## Problem to solve
For this exercise, output exactly and only the lines running from the one with "[(429,382),(410,381),(410,393),(428,394),(429,382)]" through the final line of the data below, without pictures.

======

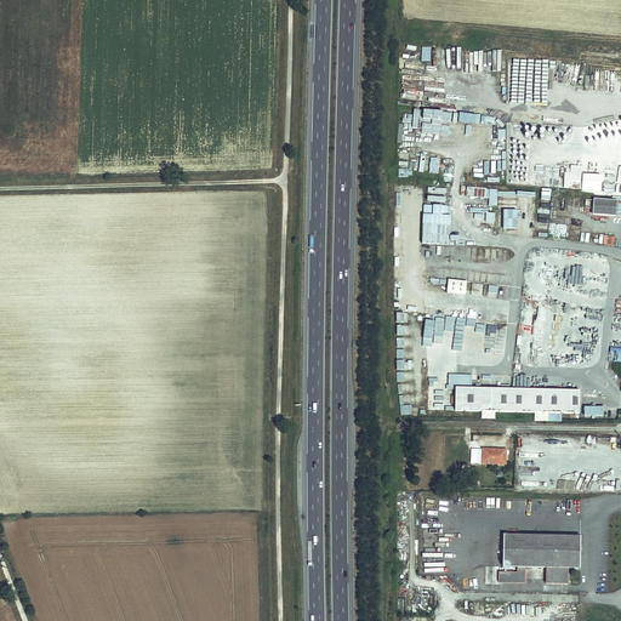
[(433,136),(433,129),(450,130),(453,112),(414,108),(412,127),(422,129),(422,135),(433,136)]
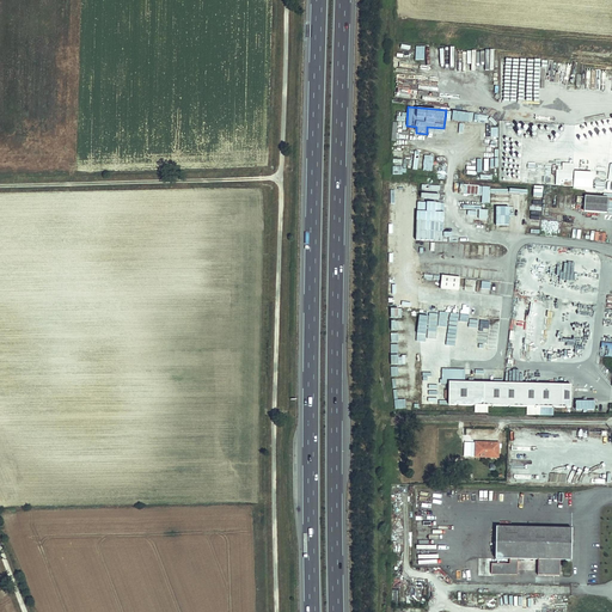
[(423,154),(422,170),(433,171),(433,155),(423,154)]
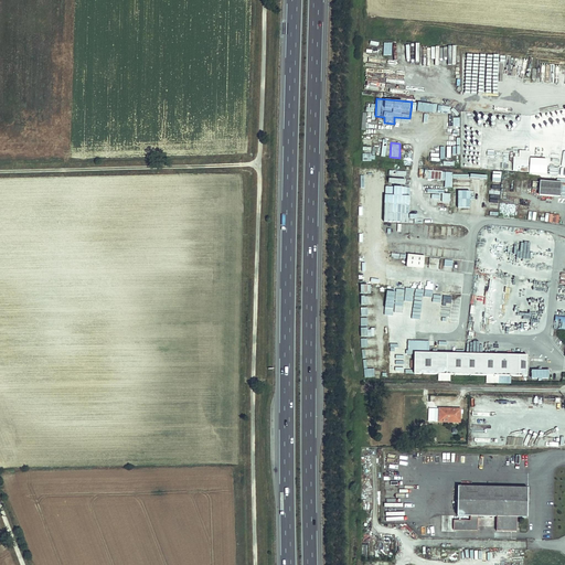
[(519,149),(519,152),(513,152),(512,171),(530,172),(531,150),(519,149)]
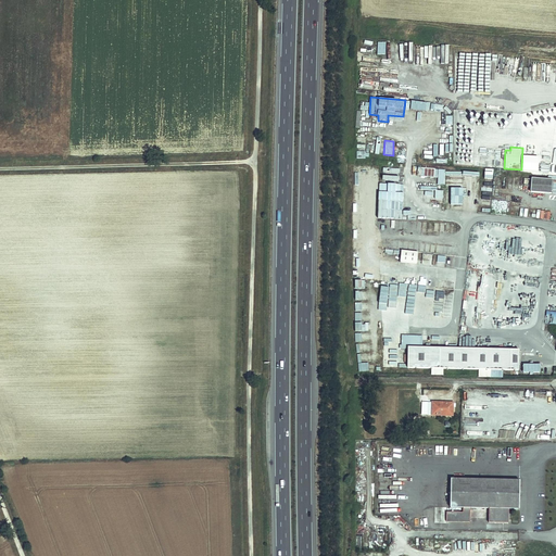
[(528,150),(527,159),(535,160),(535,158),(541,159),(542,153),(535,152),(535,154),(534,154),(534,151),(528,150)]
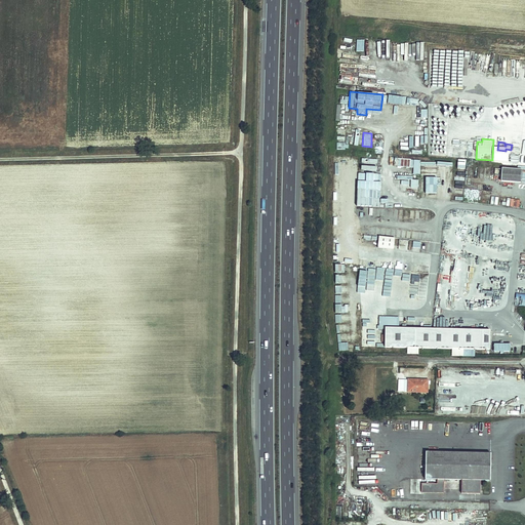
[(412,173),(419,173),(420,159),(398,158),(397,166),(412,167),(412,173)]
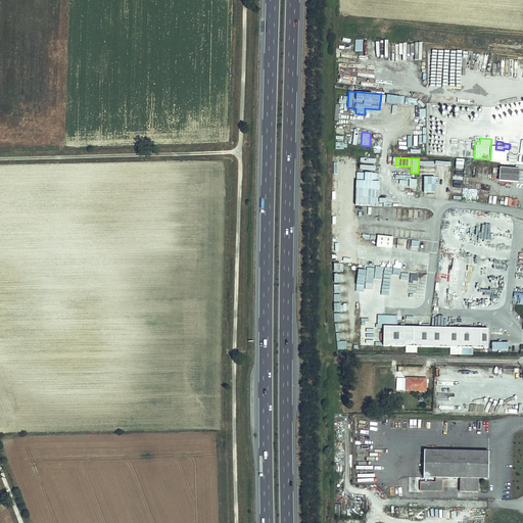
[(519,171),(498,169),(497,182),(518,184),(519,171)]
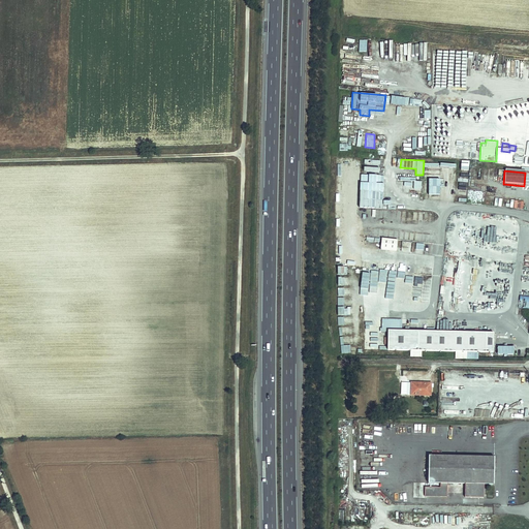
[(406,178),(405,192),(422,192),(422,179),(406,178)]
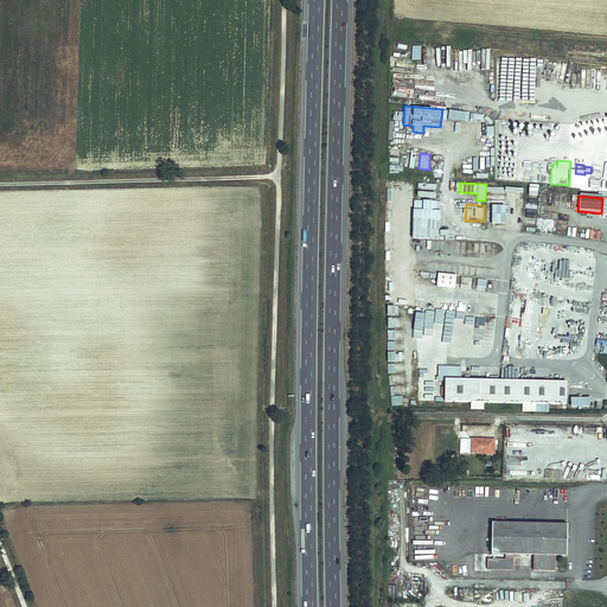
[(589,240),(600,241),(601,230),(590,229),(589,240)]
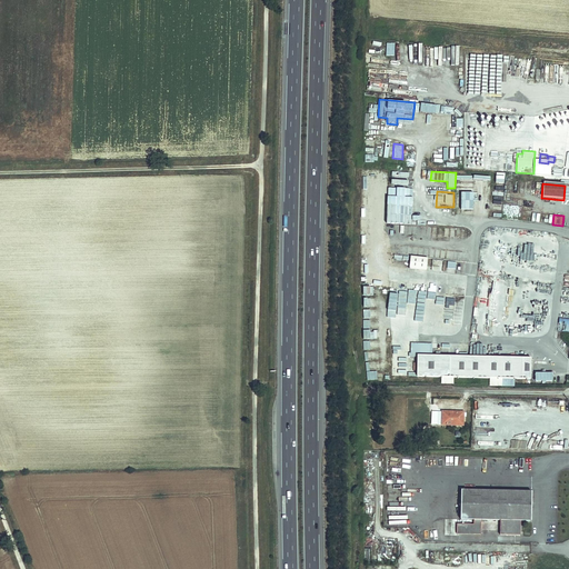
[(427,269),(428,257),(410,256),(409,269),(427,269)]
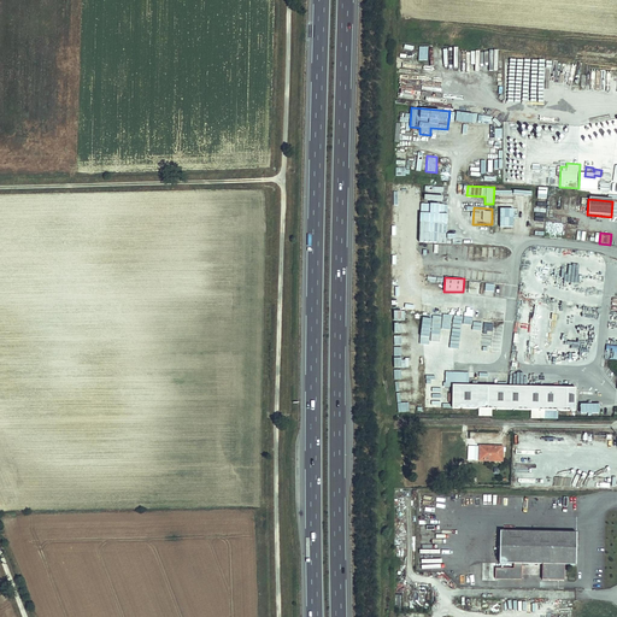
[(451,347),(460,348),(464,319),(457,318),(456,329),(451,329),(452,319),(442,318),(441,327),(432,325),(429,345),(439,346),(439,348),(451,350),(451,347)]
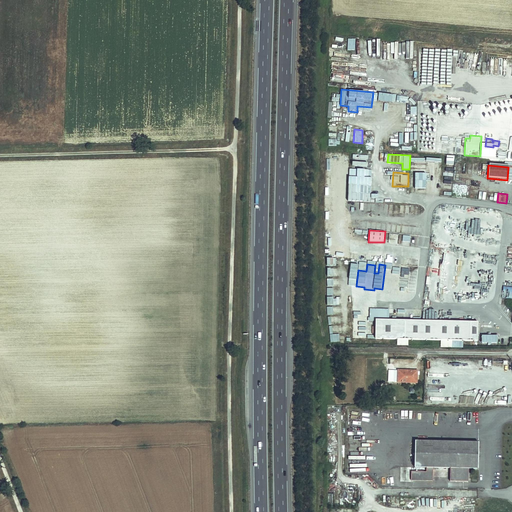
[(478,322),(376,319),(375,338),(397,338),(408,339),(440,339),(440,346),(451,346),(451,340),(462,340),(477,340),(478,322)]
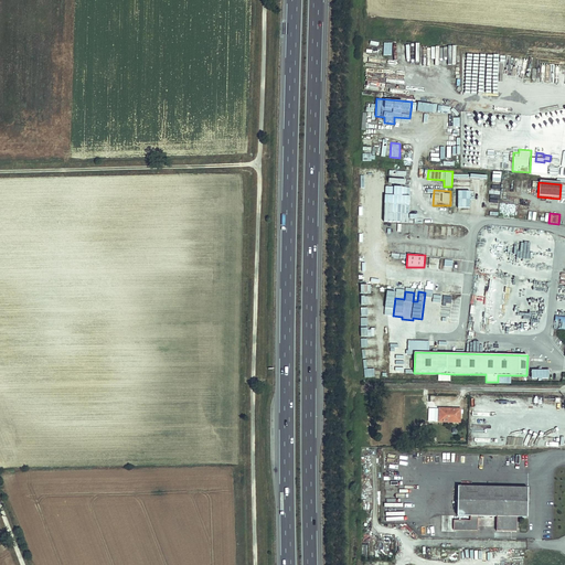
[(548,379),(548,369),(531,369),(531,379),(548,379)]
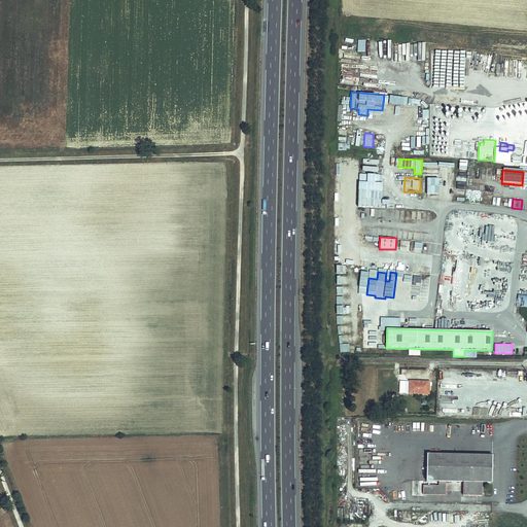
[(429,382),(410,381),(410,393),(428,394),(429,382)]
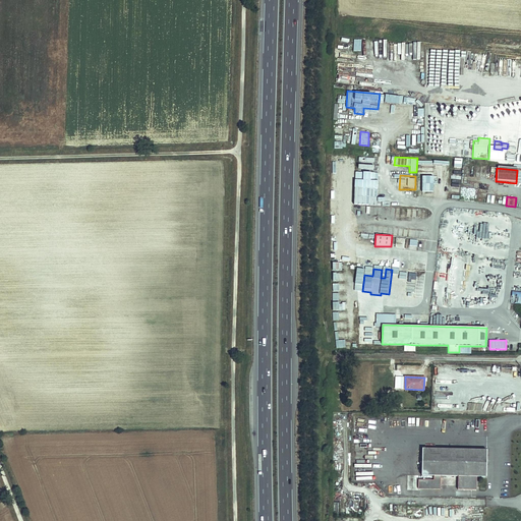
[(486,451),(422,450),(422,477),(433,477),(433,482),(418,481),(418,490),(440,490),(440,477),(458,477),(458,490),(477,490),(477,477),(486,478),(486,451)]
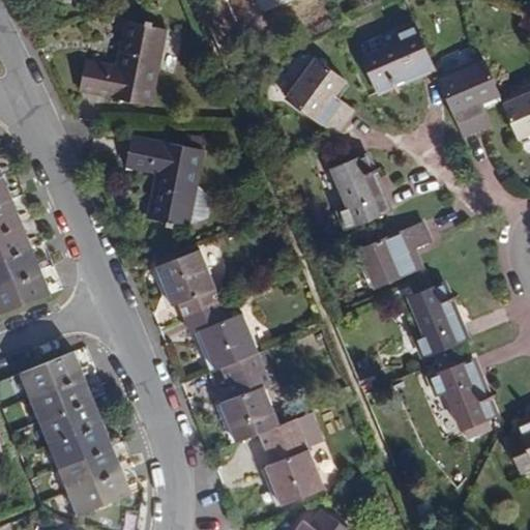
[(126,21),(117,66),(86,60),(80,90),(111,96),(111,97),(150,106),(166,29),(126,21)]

======

## Your solution
[(429,382),(410,381),(410,393),(428,394),(429,382)]
[(486,451),(422,450),(422,477),(433,477),(433,482),(418,481),(418,490),(440,490),(440,477),(458,477),(458,490),(477,490),(477,477),(486,478),(486,451)]
[(126,21),(117,66),(86,60),(80,90),(111,96),(111,97),(150,106),(166,29),(126,21)]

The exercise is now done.